WORK ITEM: List each line of the data that holds the string "apple".

DATA EXTRACT:
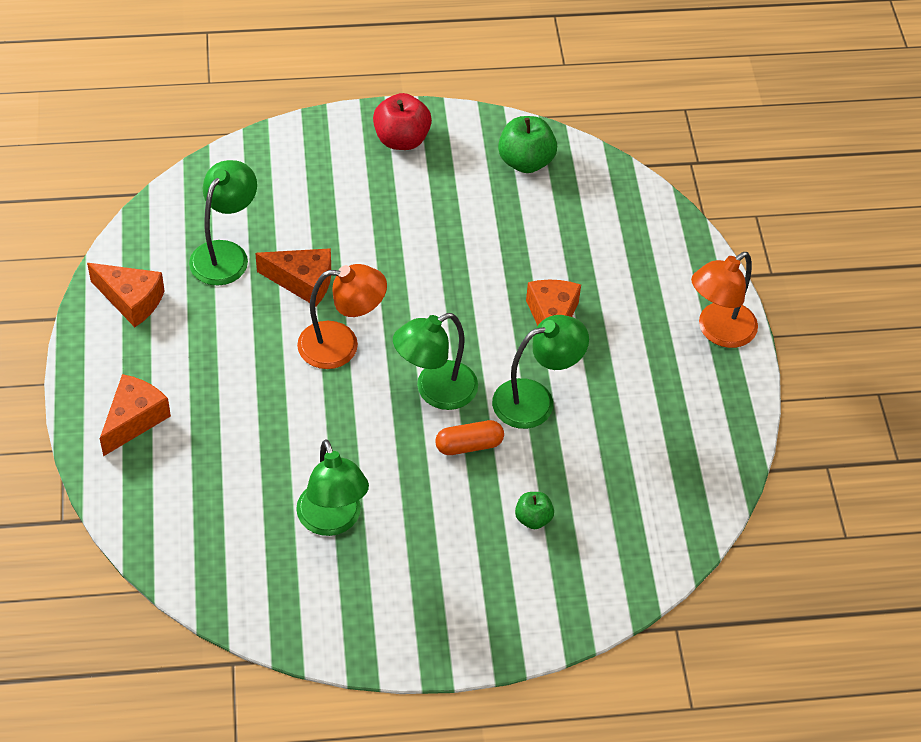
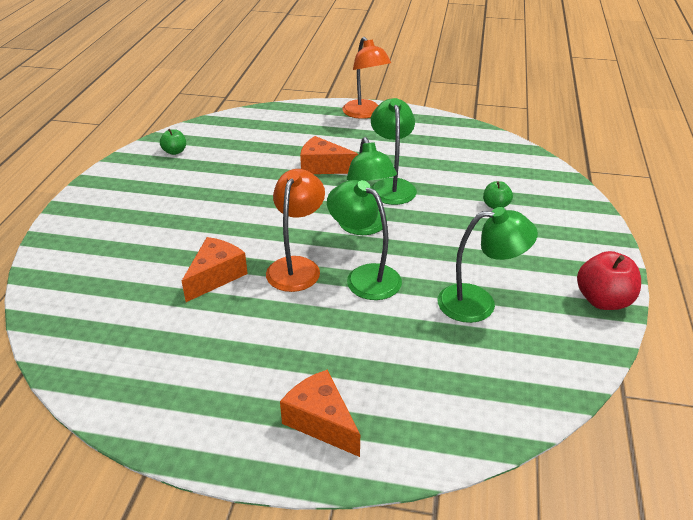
camera: 70 degrees left, 15 degrees down
orange cheese [87,263,165,327] -> none
green lamp [189,160,257,286] -> green lamp moved to [327,180,402,300]
red apple [373,93,432,150] -> red apple moved to [577,251,641,310]
orange capsule [435,420,504,455] -> none
green apple [498,116,557,173] -> green apple [160,129,186,155], size x0.58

FINAL ANSWER:
red apple [373,93,432,150] -> red apple moved to [577,251,641,310]
green apple [498,116,557,173] -> green apple [160,129,186,155], size x0.58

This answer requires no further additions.